• **PROBLEM DETAILS**:
Show each line of the listing in which the word "grey" occurs.

• **PROVIDED DATA**:
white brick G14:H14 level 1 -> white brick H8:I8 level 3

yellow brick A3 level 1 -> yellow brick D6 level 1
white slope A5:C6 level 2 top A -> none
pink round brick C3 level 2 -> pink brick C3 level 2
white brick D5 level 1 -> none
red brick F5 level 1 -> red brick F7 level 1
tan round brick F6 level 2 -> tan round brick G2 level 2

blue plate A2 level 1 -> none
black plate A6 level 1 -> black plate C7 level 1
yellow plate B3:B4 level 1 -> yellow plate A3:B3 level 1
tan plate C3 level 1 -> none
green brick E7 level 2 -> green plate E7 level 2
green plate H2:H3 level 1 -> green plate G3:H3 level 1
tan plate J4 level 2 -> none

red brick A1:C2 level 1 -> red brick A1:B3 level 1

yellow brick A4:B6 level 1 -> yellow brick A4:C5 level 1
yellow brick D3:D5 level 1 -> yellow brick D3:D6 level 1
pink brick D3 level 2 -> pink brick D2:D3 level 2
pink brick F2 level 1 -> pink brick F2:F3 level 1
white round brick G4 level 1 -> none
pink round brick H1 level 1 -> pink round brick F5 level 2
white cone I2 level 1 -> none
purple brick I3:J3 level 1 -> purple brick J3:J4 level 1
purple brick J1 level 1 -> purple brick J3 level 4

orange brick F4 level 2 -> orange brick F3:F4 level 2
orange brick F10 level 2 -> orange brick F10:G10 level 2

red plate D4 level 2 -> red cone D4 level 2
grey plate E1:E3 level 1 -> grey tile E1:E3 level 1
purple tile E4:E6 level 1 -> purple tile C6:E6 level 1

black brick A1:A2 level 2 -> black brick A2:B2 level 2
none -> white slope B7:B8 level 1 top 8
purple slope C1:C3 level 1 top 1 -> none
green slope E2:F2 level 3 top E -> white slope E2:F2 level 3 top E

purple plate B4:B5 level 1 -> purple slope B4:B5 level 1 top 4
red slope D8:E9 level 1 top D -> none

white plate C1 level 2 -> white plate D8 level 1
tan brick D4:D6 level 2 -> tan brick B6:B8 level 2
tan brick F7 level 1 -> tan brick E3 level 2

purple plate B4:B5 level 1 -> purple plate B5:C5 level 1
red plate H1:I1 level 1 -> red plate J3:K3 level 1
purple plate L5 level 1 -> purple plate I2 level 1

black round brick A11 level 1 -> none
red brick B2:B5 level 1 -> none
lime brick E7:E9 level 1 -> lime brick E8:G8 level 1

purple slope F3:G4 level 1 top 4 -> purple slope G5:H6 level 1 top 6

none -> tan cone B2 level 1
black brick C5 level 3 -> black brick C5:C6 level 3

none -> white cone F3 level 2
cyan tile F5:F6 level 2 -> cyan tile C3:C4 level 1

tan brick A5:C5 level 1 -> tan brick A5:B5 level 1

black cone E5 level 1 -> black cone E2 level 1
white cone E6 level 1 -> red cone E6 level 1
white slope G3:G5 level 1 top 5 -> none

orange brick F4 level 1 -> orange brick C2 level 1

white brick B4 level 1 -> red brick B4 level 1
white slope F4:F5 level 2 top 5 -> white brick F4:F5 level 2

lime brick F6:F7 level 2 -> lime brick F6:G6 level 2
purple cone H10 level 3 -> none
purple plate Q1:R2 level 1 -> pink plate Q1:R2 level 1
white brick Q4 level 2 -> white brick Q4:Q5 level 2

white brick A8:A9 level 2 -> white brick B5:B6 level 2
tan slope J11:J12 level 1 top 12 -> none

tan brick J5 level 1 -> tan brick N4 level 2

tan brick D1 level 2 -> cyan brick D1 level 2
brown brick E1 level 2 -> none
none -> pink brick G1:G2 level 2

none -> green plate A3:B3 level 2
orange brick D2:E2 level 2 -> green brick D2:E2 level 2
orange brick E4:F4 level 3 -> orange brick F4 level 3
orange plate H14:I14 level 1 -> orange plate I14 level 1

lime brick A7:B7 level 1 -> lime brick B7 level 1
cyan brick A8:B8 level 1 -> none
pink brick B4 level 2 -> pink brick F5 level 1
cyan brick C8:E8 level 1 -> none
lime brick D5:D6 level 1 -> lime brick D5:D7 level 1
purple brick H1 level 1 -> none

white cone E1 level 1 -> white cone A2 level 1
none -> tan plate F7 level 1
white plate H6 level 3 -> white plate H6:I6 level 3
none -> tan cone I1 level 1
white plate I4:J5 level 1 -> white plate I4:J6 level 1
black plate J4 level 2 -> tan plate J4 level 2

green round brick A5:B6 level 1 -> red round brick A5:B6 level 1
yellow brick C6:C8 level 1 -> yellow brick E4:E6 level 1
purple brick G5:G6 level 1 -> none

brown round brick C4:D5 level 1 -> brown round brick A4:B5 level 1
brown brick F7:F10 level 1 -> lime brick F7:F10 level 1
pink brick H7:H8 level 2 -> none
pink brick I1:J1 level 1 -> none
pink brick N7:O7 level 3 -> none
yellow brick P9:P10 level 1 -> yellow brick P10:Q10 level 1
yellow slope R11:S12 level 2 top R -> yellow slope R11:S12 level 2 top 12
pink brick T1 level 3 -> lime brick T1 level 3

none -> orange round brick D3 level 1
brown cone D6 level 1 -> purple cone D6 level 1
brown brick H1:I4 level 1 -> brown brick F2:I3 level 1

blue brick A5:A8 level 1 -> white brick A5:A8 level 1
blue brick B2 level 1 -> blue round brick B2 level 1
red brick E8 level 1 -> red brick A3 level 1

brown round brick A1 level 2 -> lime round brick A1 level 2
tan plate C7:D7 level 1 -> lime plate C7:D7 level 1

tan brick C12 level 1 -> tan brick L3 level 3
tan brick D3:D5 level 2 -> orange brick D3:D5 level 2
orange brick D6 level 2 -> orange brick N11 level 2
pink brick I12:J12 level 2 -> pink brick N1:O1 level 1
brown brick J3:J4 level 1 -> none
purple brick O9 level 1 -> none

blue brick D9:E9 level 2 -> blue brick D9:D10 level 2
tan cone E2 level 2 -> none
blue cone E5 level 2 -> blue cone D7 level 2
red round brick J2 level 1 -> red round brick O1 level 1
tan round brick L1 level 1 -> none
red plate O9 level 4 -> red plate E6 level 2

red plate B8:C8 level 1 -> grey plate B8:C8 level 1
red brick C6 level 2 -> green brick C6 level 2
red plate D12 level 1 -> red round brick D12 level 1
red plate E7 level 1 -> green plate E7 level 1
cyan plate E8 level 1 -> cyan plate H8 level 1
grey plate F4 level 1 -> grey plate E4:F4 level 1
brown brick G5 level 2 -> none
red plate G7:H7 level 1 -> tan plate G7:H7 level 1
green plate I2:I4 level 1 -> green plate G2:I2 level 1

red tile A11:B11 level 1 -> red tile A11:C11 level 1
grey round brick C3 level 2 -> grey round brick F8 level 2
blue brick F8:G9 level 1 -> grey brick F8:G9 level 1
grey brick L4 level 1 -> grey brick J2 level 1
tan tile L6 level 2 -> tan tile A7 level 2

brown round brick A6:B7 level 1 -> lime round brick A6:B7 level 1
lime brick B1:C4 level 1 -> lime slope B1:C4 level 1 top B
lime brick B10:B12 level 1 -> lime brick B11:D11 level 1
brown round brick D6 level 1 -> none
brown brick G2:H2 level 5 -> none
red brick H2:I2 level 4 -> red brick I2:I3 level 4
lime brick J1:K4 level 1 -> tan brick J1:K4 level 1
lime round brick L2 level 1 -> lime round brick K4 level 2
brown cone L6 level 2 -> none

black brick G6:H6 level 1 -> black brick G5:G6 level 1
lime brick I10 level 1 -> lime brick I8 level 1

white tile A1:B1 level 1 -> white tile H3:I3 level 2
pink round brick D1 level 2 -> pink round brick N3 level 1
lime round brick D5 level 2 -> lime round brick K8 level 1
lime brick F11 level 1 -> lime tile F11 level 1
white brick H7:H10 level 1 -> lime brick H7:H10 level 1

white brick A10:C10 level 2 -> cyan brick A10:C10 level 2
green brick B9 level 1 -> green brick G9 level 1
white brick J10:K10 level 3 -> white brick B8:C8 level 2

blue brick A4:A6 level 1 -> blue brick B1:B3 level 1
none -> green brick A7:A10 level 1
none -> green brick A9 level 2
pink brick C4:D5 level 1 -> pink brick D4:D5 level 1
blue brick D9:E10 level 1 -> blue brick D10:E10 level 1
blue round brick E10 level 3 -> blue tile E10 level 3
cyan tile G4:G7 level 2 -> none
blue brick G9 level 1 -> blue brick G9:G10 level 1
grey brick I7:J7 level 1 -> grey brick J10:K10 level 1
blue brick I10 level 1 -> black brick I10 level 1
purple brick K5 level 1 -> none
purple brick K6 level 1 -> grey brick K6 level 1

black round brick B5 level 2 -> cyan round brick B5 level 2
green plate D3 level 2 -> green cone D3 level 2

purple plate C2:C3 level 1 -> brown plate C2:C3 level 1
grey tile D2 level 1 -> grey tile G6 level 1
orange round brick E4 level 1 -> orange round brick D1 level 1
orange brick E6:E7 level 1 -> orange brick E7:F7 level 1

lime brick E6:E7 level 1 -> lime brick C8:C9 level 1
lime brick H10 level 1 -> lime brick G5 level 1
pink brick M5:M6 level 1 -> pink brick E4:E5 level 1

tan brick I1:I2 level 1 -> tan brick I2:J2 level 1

• **ANSWER TO THIS TASK**:
grey plate E1:E3 level 1 -> grey tile E1:E3 level 1
red plate B8:C8 level 1 -> grey plate B8:C8 level 1
grey plate F4 level 1 -> grey plate E4:F4 level 1
grey round brick C3 level 2 -> grey round brick F8 level 2
blue brick F8:G9 level 1 -> grey brick F8:G9 level 1
grey brick L4 level 1 -> grey brick J2 level 1
grey brick I7:J7 level 1 -> grey brick J10:K10 level 1
purple brick K6 level 1 -> grey brick K6 level 1
grey tile D2 level 1 -> grey tile G6 level 1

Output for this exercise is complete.